== THE INPUT ==
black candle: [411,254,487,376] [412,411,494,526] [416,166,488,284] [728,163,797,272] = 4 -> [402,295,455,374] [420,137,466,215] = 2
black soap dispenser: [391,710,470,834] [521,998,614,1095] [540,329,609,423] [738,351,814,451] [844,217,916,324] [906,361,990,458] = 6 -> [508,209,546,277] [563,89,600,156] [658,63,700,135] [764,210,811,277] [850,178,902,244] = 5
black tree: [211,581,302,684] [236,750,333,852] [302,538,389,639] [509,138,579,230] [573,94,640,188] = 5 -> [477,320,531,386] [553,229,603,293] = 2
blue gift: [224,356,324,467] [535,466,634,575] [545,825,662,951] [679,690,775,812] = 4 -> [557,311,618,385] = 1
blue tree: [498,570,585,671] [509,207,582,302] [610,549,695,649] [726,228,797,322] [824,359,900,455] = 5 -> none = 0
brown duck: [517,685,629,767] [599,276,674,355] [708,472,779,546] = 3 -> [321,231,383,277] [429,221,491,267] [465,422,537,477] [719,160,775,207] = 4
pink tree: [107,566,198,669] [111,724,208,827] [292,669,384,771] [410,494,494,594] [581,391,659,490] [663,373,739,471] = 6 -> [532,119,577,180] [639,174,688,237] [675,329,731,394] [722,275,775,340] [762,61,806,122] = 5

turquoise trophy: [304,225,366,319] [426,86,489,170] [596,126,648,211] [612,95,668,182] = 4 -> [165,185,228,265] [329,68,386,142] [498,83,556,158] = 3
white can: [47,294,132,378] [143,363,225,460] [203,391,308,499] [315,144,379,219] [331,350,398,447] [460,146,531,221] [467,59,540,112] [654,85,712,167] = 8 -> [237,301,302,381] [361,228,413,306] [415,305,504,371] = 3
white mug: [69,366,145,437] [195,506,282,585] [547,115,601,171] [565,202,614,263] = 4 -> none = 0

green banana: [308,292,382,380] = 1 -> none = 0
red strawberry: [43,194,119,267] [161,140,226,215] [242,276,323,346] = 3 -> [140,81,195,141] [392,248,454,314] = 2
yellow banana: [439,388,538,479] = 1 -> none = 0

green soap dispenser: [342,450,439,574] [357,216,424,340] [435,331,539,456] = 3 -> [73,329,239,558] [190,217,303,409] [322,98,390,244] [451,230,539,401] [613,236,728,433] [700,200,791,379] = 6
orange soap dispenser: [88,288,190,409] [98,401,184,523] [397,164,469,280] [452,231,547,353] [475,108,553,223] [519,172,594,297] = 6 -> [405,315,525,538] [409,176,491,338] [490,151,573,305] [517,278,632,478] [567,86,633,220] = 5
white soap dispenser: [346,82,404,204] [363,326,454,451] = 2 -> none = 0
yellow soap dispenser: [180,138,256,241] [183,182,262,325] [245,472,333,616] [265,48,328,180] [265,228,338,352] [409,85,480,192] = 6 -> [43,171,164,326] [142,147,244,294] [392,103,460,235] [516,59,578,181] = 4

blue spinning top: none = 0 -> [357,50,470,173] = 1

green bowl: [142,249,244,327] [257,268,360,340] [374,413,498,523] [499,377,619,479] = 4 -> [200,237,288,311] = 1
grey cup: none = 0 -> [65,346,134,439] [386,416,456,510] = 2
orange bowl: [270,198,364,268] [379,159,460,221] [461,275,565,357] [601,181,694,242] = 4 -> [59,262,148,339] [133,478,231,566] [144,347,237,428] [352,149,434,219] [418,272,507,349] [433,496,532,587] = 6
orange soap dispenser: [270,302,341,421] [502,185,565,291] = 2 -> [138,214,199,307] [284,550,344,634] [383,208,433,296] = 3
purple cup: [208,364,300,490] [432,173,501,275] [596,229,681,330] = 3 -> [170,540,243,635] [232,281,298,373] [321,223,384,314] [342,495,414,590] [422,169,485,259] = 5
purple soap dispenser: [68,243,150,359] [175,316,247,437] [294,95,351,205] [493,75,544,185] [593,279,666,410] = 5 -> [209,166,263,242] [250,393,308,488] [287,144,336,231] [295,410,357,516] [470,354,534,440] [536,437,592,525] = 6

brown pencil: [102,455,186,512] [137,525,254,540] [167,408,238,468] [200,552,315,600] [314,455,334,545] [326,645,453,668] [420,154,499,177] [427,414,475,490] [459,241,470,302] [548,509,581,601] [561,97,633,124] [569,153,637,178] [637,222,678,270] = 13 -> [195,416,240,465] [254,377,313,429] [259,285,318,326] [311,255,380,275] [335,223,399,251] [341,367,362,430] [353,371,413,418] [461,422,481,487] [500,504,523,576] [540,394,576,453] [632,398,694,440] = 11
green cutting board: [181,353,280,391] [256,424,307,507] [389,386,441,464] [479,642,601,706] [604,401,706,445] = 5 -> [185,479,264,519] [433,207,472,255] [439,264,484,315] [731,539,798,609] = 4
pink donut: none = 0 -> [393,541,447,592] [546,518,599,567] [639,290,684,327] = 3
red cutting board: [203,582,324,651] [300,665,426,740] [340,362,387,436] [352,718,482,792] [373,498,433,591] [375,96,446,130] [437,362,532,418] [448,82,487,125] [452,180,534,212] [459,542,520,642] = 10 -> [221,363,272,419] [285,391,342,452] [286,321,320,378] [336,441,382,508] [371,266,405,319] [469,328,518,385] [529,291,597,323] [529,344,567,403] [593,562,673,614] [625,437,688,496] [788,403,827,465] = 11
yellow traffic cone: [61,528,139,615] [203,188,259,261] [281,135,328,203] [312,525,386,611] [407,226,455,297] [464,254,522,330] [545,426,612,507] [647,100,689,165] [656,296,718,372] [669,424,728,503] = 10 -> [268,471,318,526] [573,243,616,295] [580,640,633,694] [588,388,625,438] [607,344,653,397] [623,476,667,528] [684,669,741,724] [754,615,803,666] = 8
===
- [ASSIGNMENT]
Only one span is wanted. It runs from the first line of the listing through the line with "green soap dispenser: [342,450,439,574]", and each line must match exactly.

- [RESPONSE AREA]
black candle: [411,254,487,376] [412,411,494,526] [416,166,488,284] [728,163,797,272] = 4 -> [402,295,455,374] [420,137,466,215] = 2
black soap dispenser: [391,710,470,834] [521,998,614,1095] [540,329,609,423] [738,351,814,451] [844,217,916,324] [906,361,990,458] = 6 -> [508,209,546,277] [563,89,600,156] [658,63,700,135] [764,210,811,277] [850,178,902,244] = 5
black tree: [211,581,302,684] [236,750,333,852] [302,538,389,639] [509,138,579,230] [573,94,640,188] = 5 -> [477,320,531,386] [553,229,603,293] = 2
blue gift: [224,356,324,467] [535,466,634,575] [545,825,662,951] [679,690,775,812] = 4 -> [557,311,618,385] = 1
blue tree: [498,570,585,671] [509,207,582,302] [610,549,695,649] [726,228,797,322] [824,359,900,455] = 5 -> none = 0
brown duck: [517,685,629,767] [599,276,674,355] [708,472,779,546] = 3 -> [321,231,383,277] [429,221,491,267] [465,422,537,477] [719,160,775,207] = 4
pink tree: [107,566,198,669] [111,724,208,827] [292,669,384,771] [410,494,494,594] [581,391,659,490] [663,373,739,471] = 6 -> [532,119,577,180] [639,174,688,237] [675,329,731,394] [722,275,775,340] [762,61,806,122] = 5

turquoise trophy: [304,225,366,319] [426,86,489,170] [596,126,648,211] [612,95,668,182] = 4 -> [165,185,228,265] [329,68,386,142] [498,83,556,158] = 3
white can: [47,294,132,378] [143,363,225,460] [203,391,308,499] [315,144,379,219] [331,350,398,447] [460,146,531,221] [467,59,540,112] [654,85,712,167] = 8 -> [237,301,302,381] [361,228,413,306] [415,305,504,371] = 3
white mug: [69,366,145,437] [195,506,282,585] [547,115,601,171] [565,202,614,263] = 4 -> none = 0

green banana: [308,292,382,380] = 1 -> none = 0
red strawberry: [43,194,119,267] [161,140,226,215] [242,276,323,346] = 3 -> [140,81,195,141] [392,248,454,314] = 2
yellow banana: [439,388,538,479] = 1 -> none = 0

green soap dispenser: [342,450,439,574] [357,216,424,340] [435,331,539,456] = 3 -> [73,329,239,558] [190,217,303,409] [322,98,390,244] [451,230,539,401] [613,236,728,433] [700,200,791,379] = 6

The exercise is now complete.